▶ _ASSIGNMENT_
Whenever a line in the entries below contains the string "degrees", copy that line.

▶ _INPUT FOR THIS TASK_
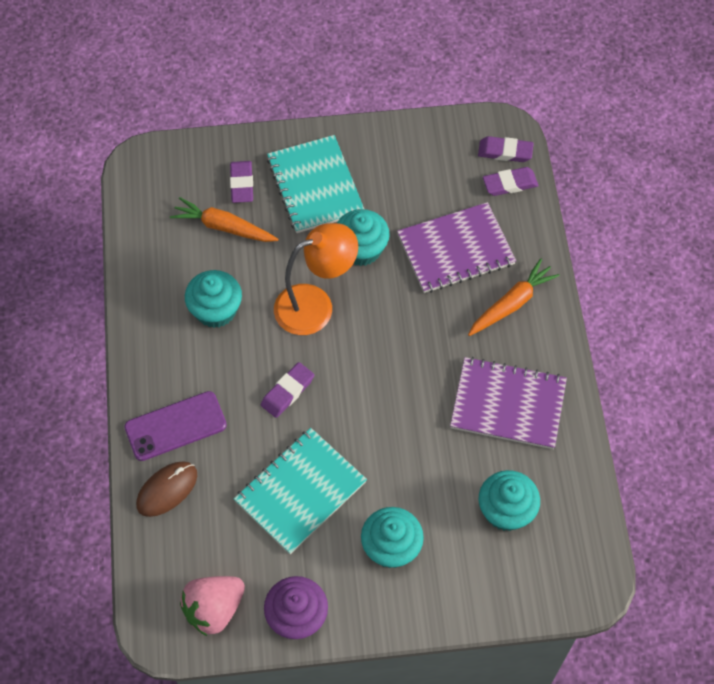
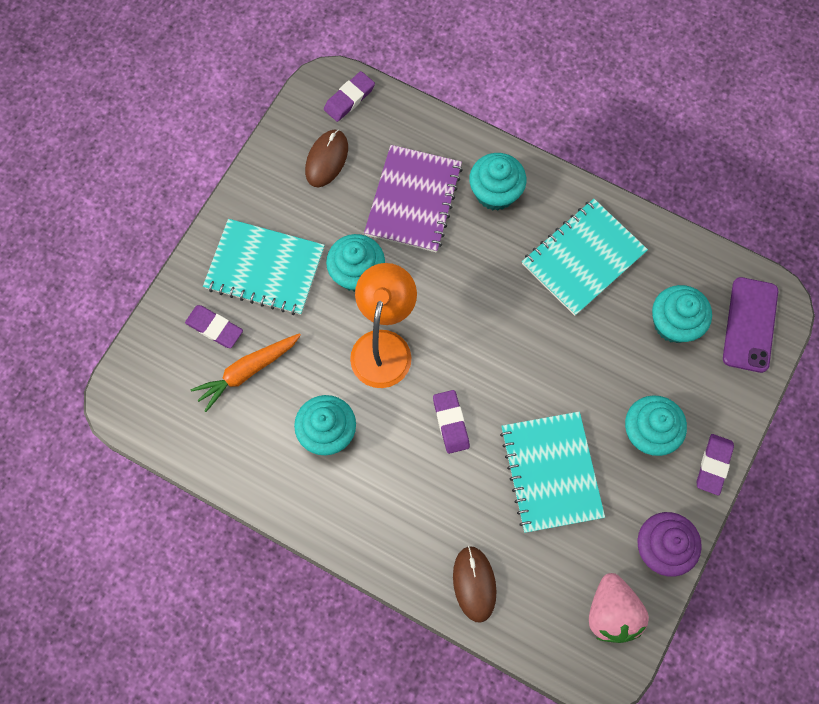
camera: 55 degrees left, 10 degrees up
(175, 426) = (418, 538): purple phone -> purple phone (750, 324)
(439, 169) = (326, 159): none -> brown mouse
(508, 404) = (583, 258): purple notebook -> turquoise notebook
(510, 184) = (383, 116): purple eraser -> purple eraser (713, 465)
(511, 303) = (495, 192): orange carrot -> turquoise cupcake

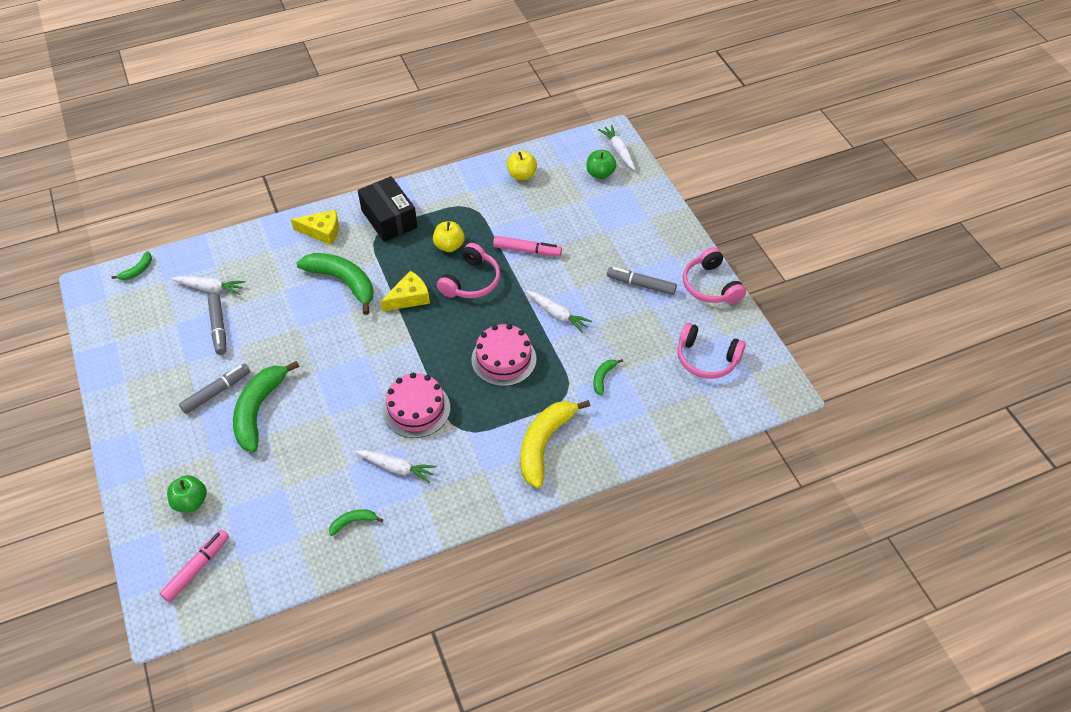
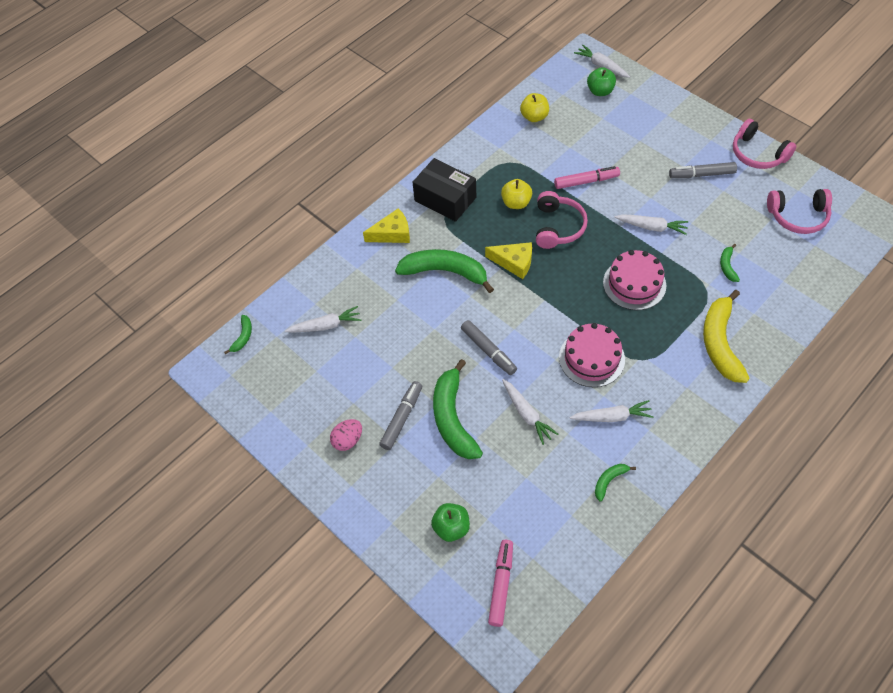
camera: 20 degrees left, 5 degrees up
(159, 391) = (348, 440): none -> pink egg
(218, 328) = (360, 359): grey marker -> grey marker (488, 351)
(324, 433) = (527, 414): none -> white carrot
(409, 297) = (514, 262): yellow cheese -> yellow cheese turned 75 degrees clockwise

▶ _ANSWER FOR THE TASK_
camera: 55 degrees left, 10 degrees up
camera: 20 degrees left, 5 degrees up
(409, 297) = (514, 262): yellow cheese -> yellow cheese turned 75 degrees clockwise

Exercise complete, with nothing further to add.